**Problem description**. Strip the pictures and reproduce the rest of the listing exactly.

╭─ Records shown

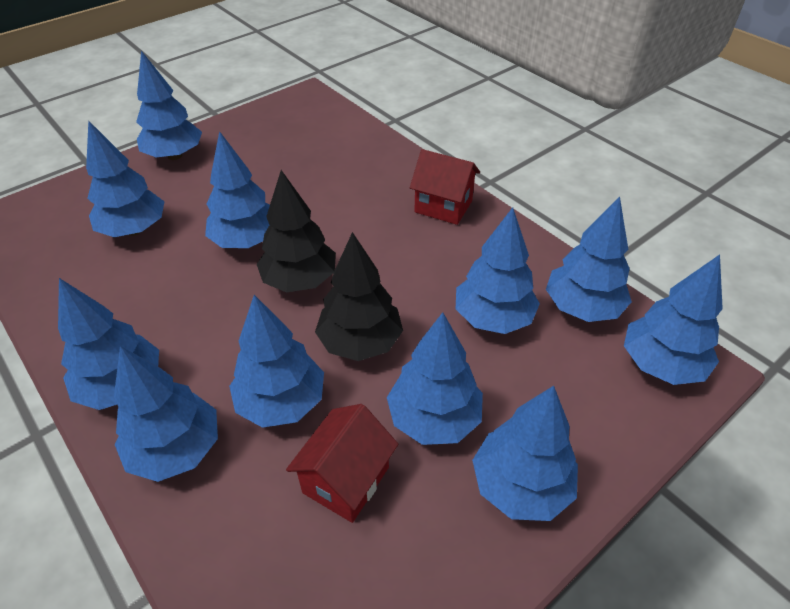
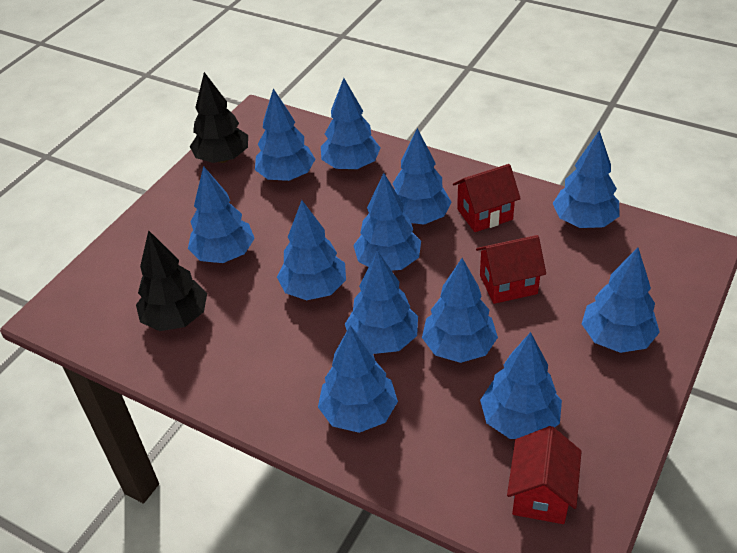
blue tree: 11 -> 12
red house: 2 -> 3

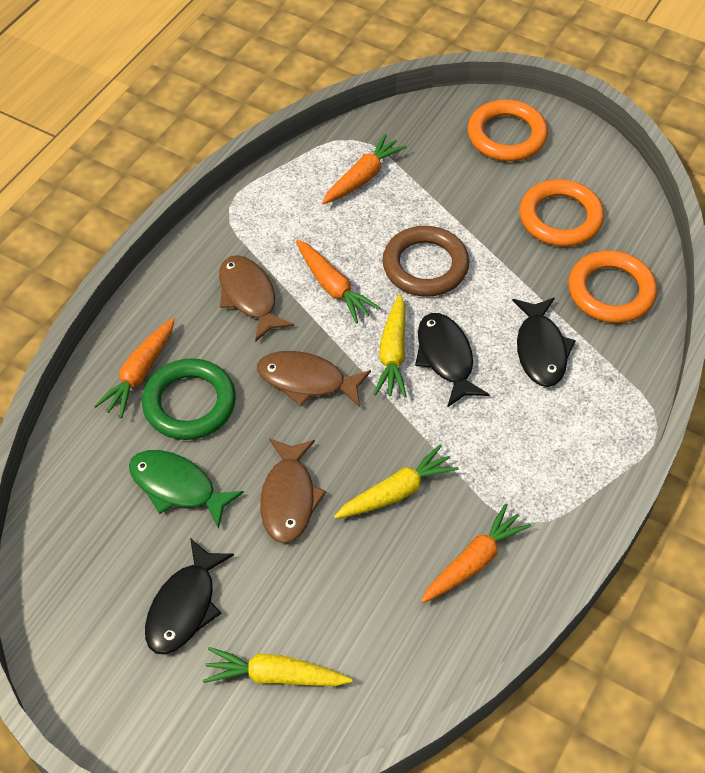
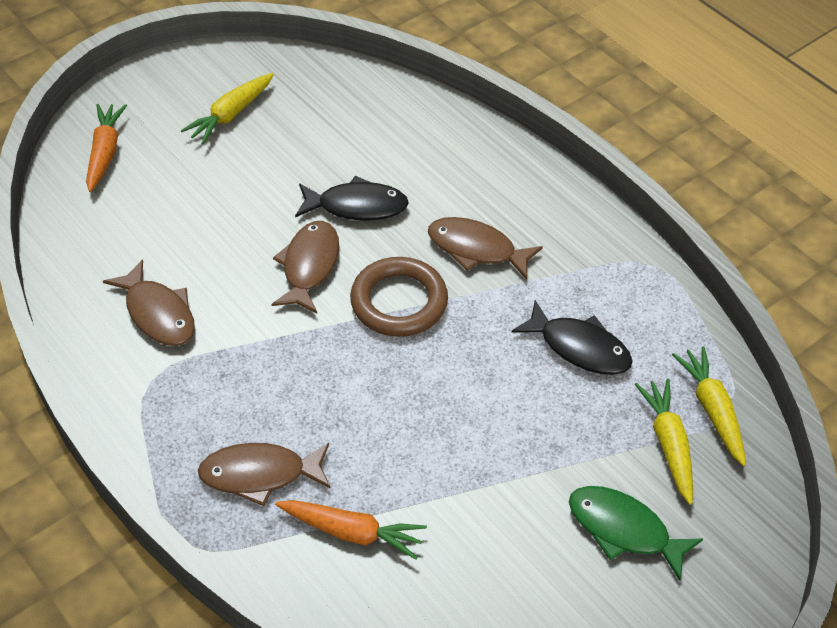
black fish: 3 -> 2
brown fish: 3 -> 4
green ring: 1 -> 0
orange carrot: 4 -> 2
orange ring: 3 -> 0

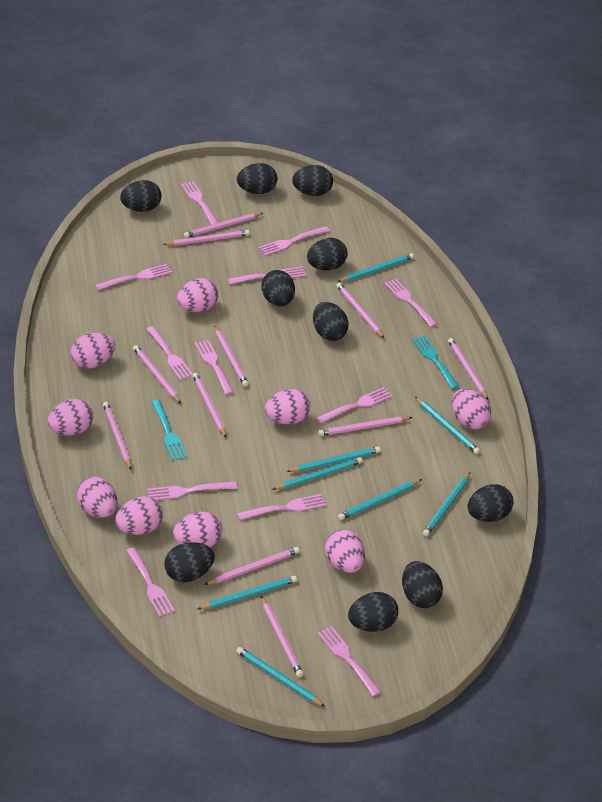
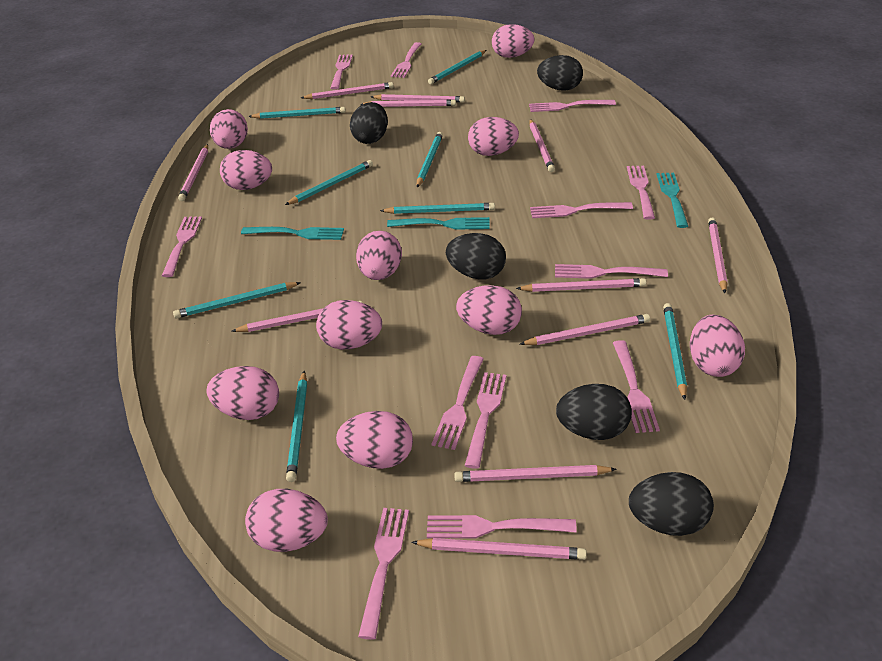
black egg: 10 -> 5
pink egg: 9 -> 11
turquoise fork: 2 -> 3

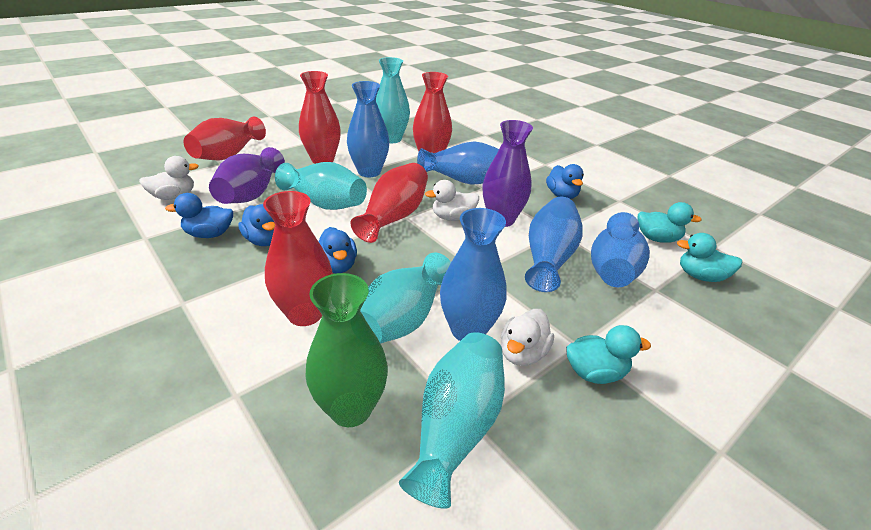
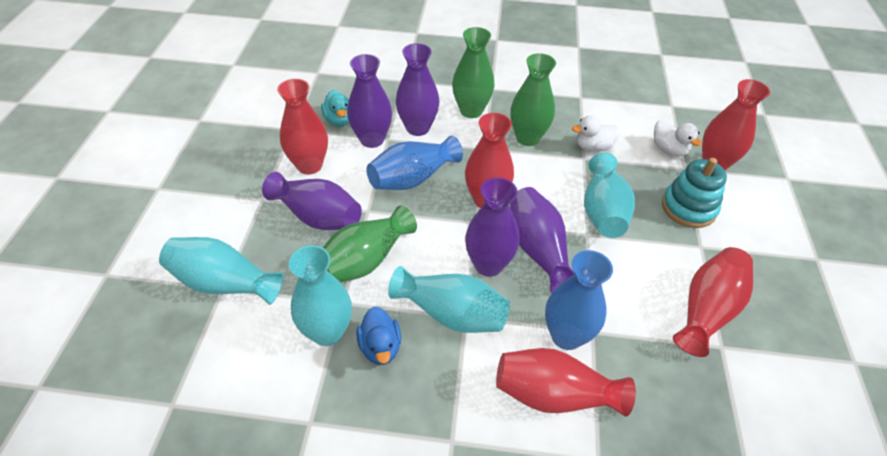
blue duck: 4 -> 1
blue vase: 5 -> 2
green vase: 1 -> 3
purple vase: 2 -> 5
turquoise duck: 3 -> 1
turquoise stacking toy: 0 -> 1
white duck: 3 -> 2

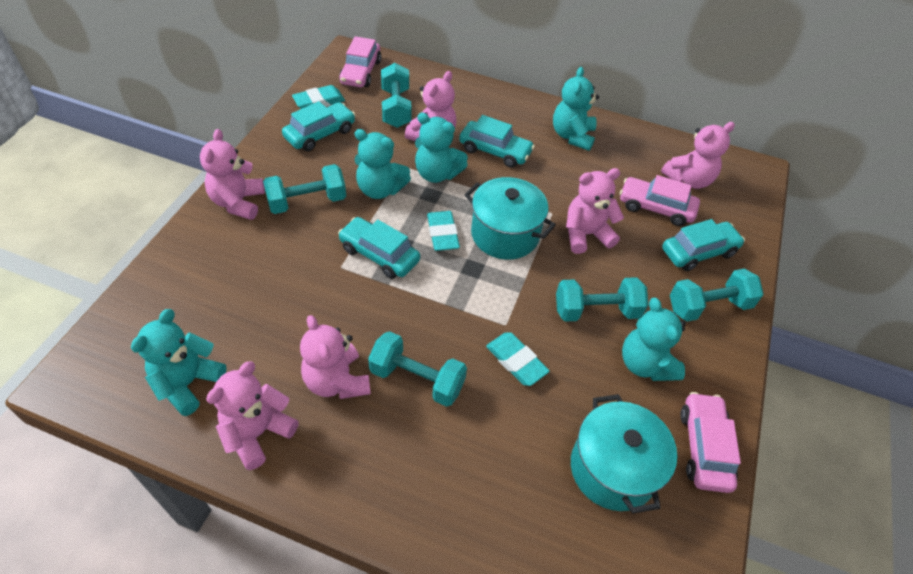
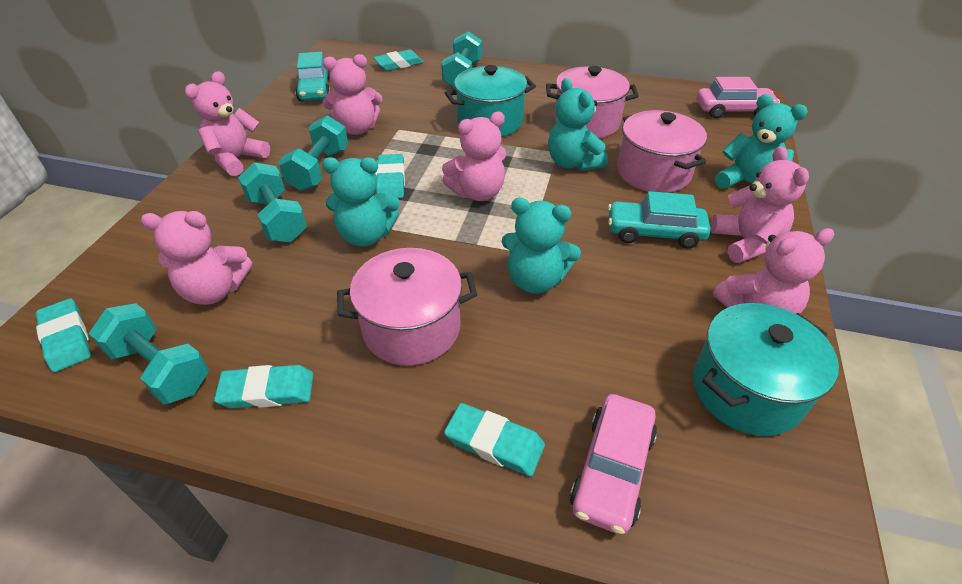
pink car: 3 -> 2
pink pot: 0 -> 3
turquoise car: 4 -> 2
turquoise dumbbell: 5 -> 4
turquoise eraser: 3 -> 5
turquoise teddy bear: 5 -> 4

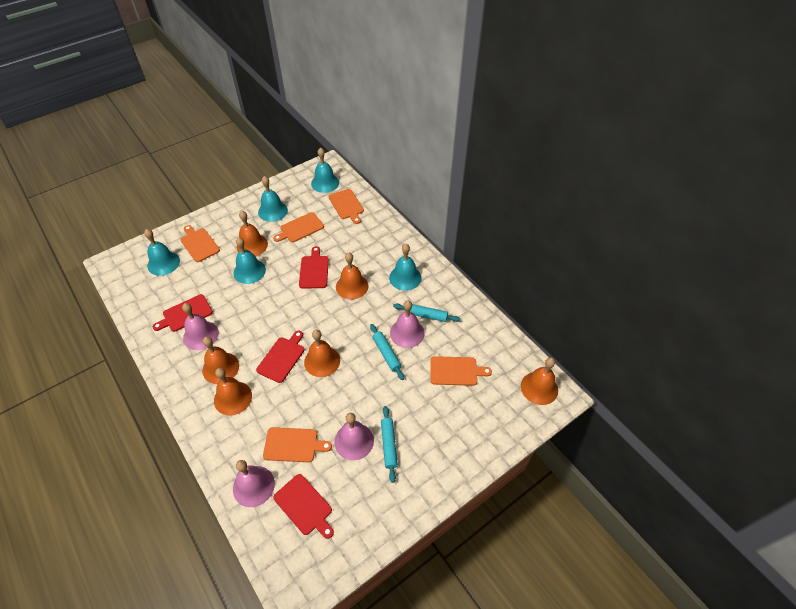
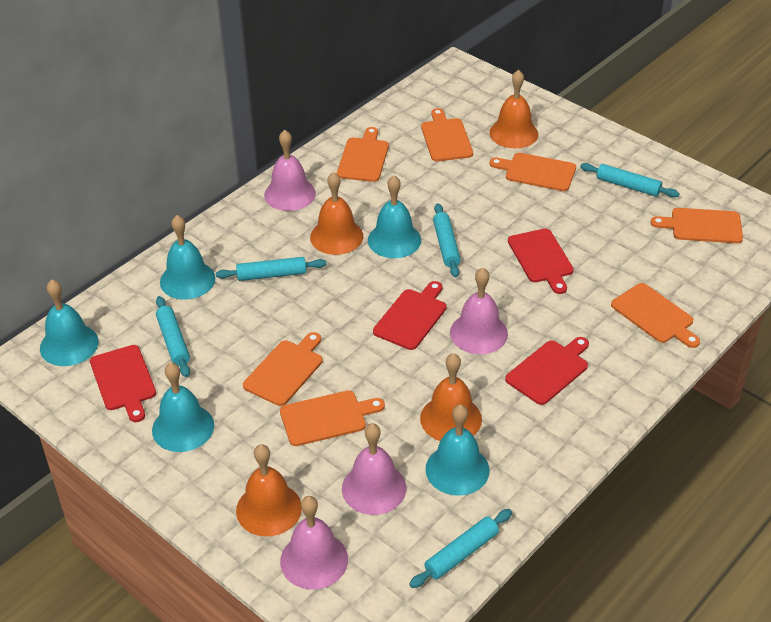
orange bell: 6 -> 4
orange cutting board: 5 -> 7
turquoise rolling pin: 3 -> 5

╰─

**Answer box**.
blue tree: 11 -> 12
red house: 2 -> 3

black fish: 3 -> 2
brown fish: 3 -> 4
green ring: 1 -> 0
orange carrot: 4 -> 2
orange ring: 3 -> 0

black egg: 10 -> 5
pink egg: 9 -> 11
turquoise fork: 2 -> 3

blue duck: 4 -> 1
blue vase: 5 -> 2
green vase: 1 -> 3
purple vase: 2 -> 5
turquoise duck: 3 -> 1
turquoise stacking toy: 0 -> 1
white duck: 3 -> 2

pink car: 3 -> 2
pink pot: 0 -> 3
turquoise car: 4 -> 2
turquoise dumbbell: 5 -> 4
turquoise eraser: 3 -> 5
turquoise teddy bear: 5 -> 4

orange bell: 6 -> 4
orange cutting board: 5 -> 7
turquoise rolling pin: 3 -> 5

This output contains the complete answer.